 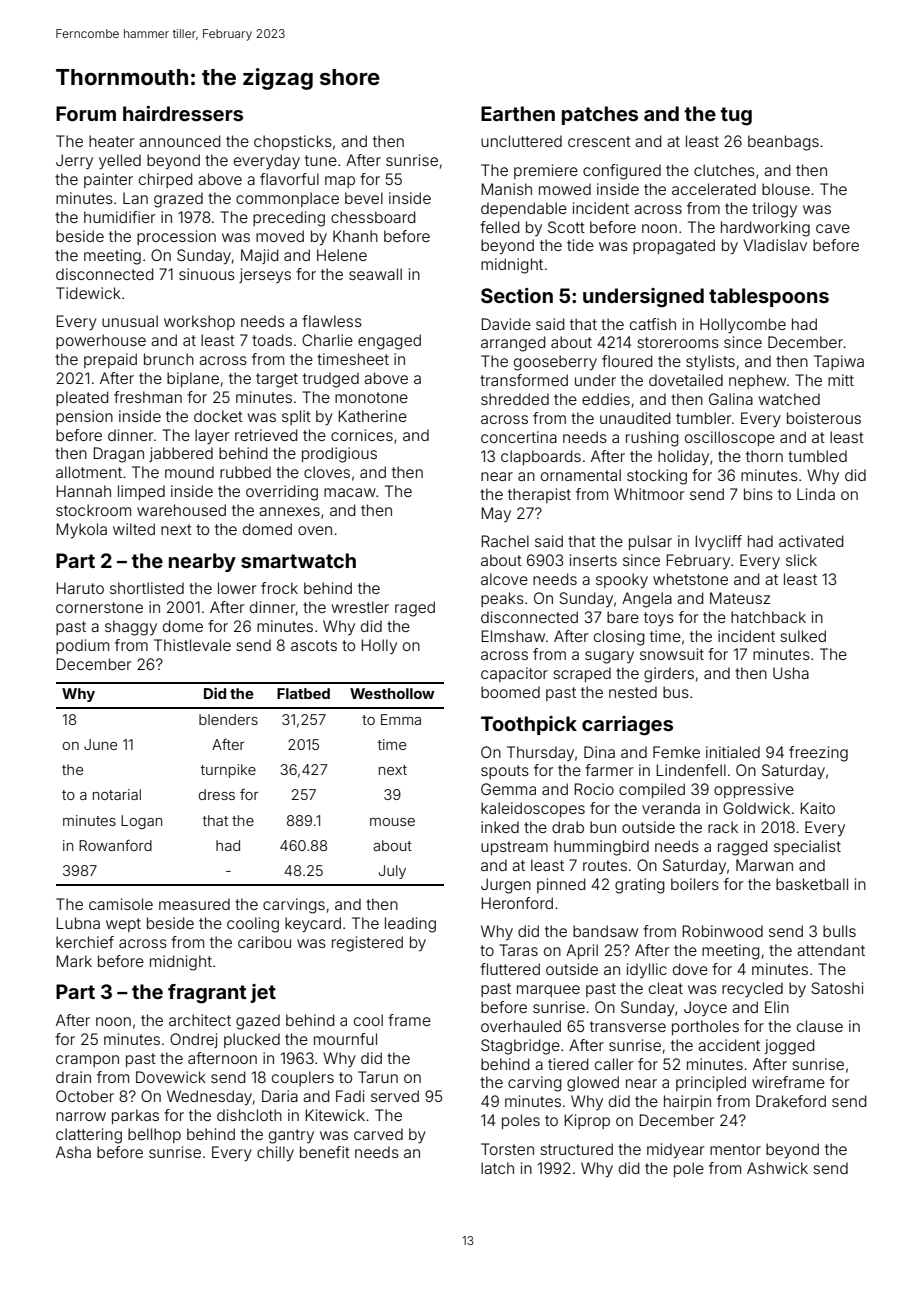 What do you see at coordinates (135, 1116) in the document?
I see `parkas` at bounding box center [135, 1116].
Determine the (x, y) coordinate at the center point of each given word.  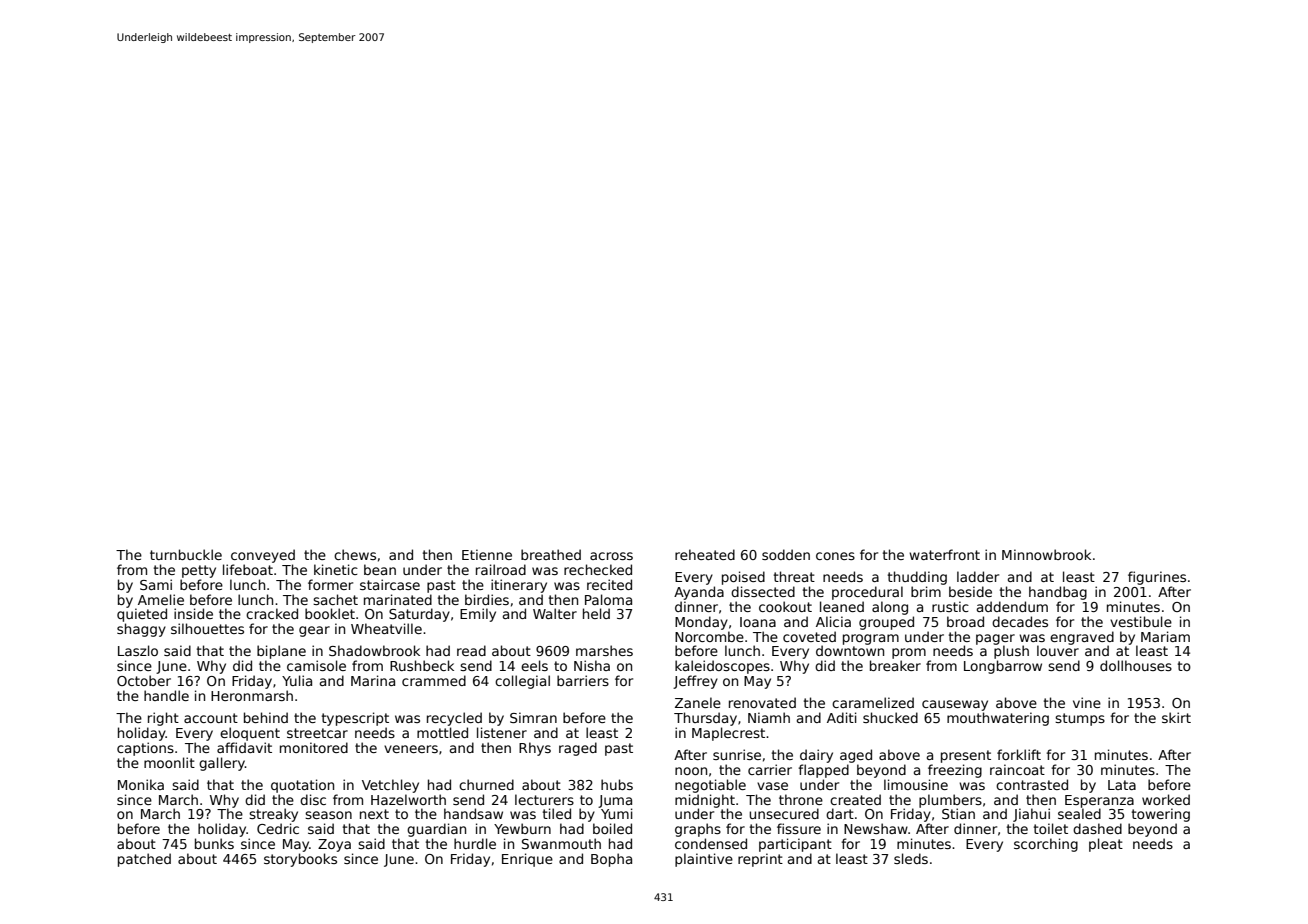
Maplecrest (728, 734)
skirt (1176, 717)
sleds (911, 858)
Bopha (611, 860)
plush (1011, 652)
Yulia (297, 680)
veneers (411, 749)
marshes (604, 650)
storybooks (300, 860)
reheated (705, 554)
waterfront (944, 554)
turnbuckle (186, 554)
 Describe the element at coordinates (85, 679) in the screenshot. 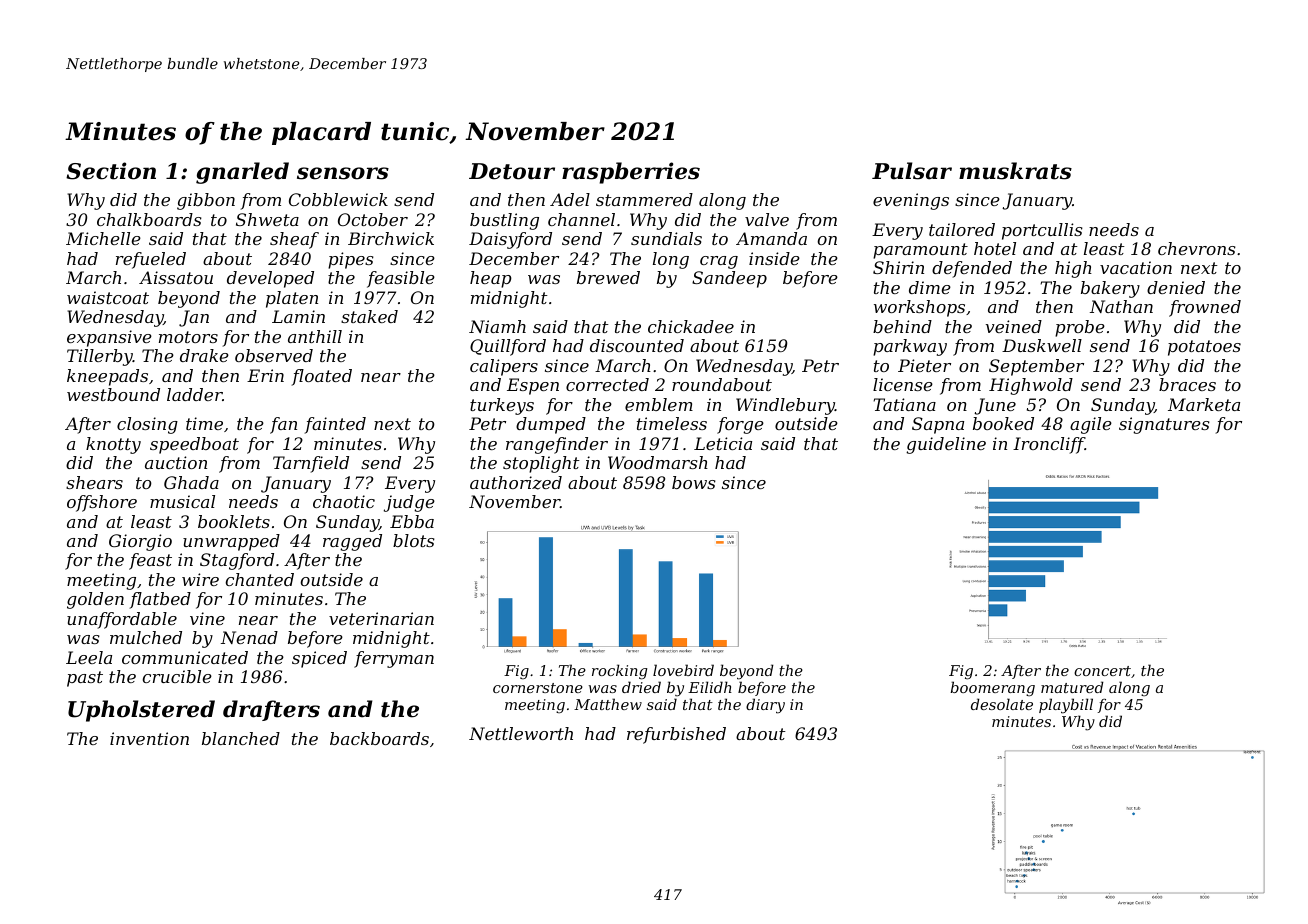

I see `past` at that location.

□ □ □ □ □

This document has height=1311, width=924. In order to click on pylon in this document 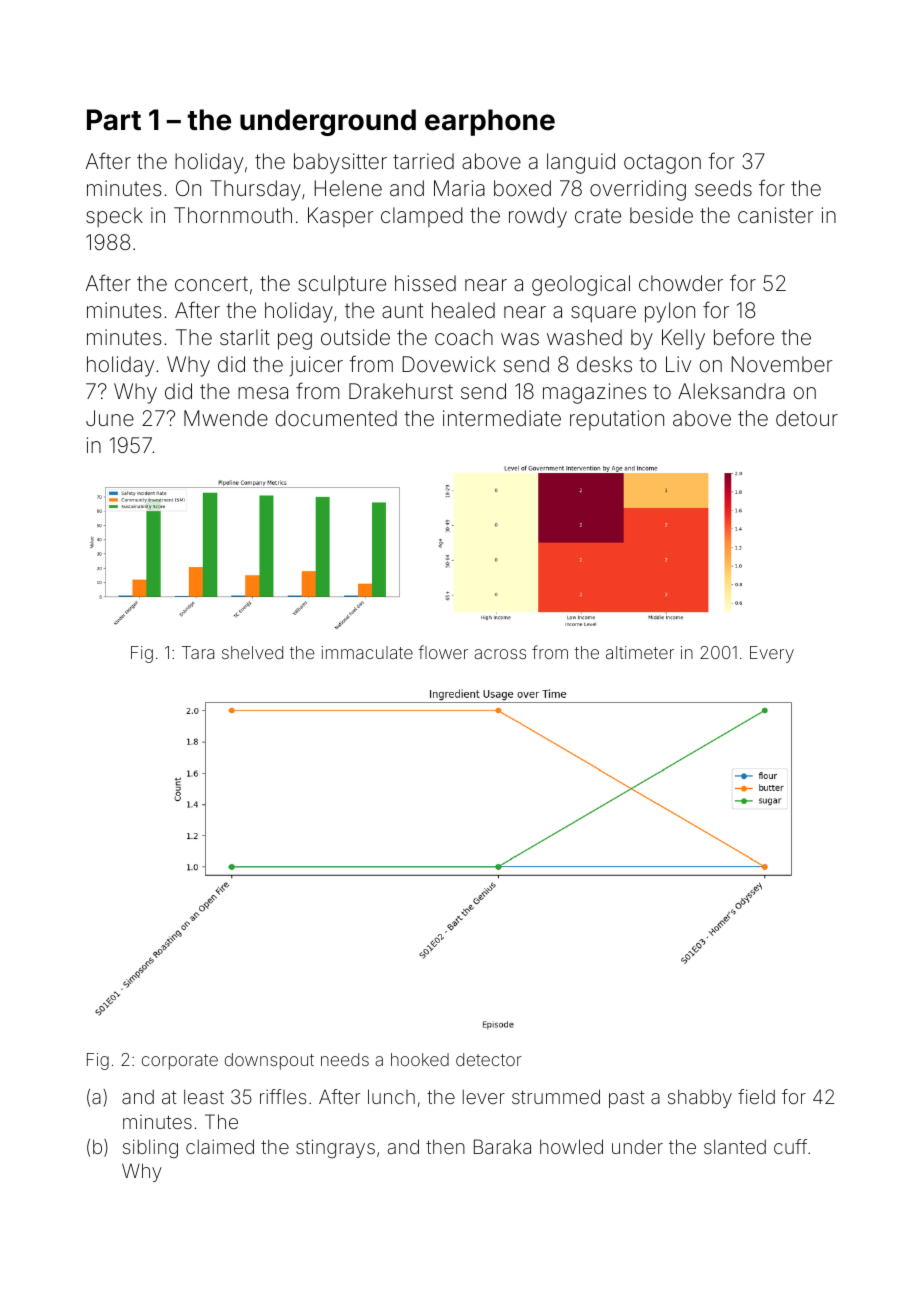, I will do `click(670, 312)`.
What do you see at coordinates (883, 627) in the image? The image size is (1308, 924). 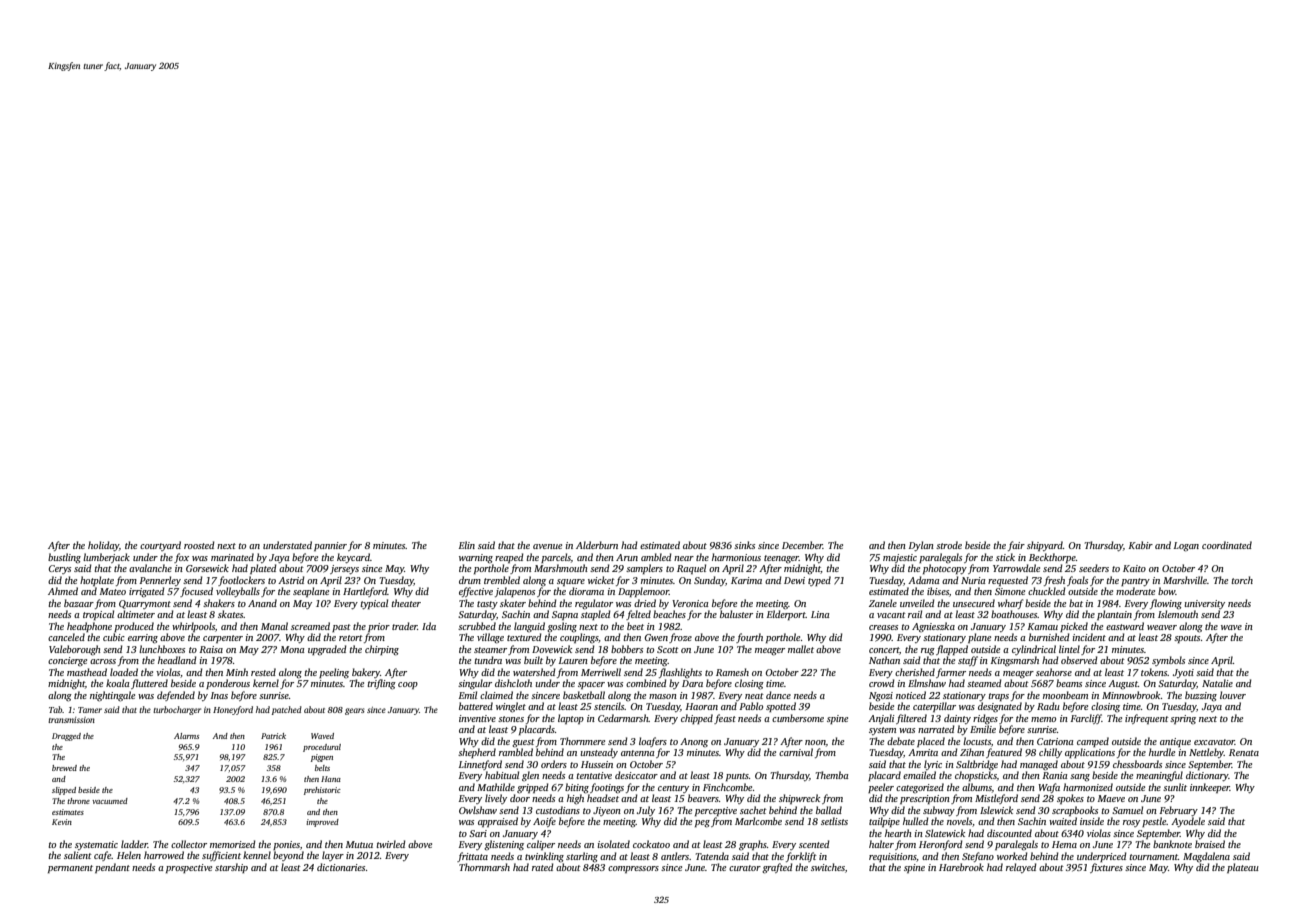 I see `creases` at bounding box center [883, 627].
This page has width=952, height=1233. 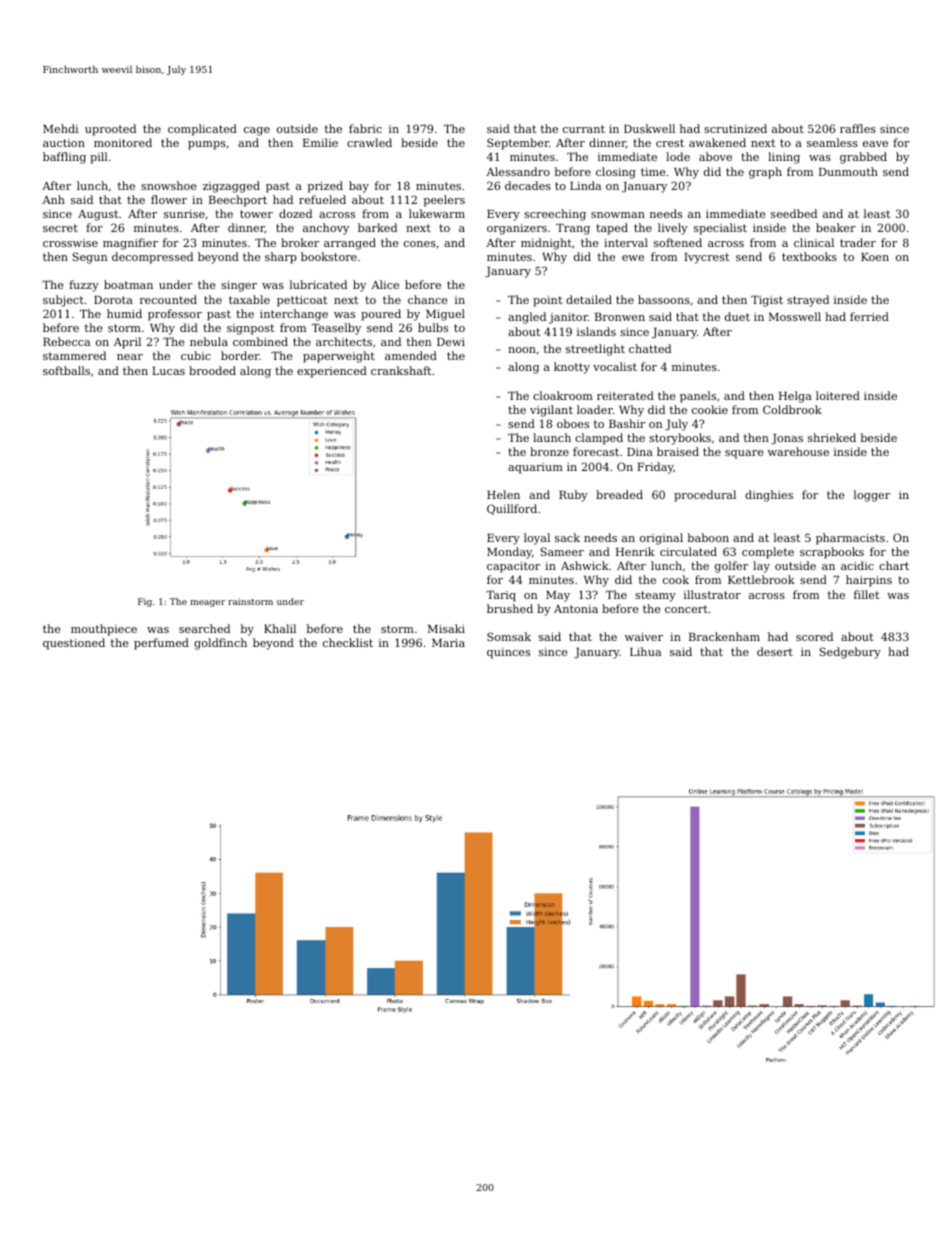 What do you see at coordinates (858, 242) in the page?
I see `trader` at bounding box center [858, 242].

□ □ □ □ □

- THE EXERCISE: Rewrite the entries as a JSON list of strings, one string per line, starting at the line that contains "Yulia (297, 680)" and ending at the line that contains "at that location.", with blank lines left out. Omit the pictures from the answer.

- COMPLETED EXERCISE:
[
  "Yulia (297, 680)",
  "veneers (411, 749)",
  "marshes (604, 650)",
  "storybooks (300, 860)",
  "reheated (705, 554)",
  "waterfront (944, 554)",
  "turnbuckle (186, 554)",
  " Describe the element at coordinates (85, 679) in the screenshot. ",
  "I see `past` at that location."
]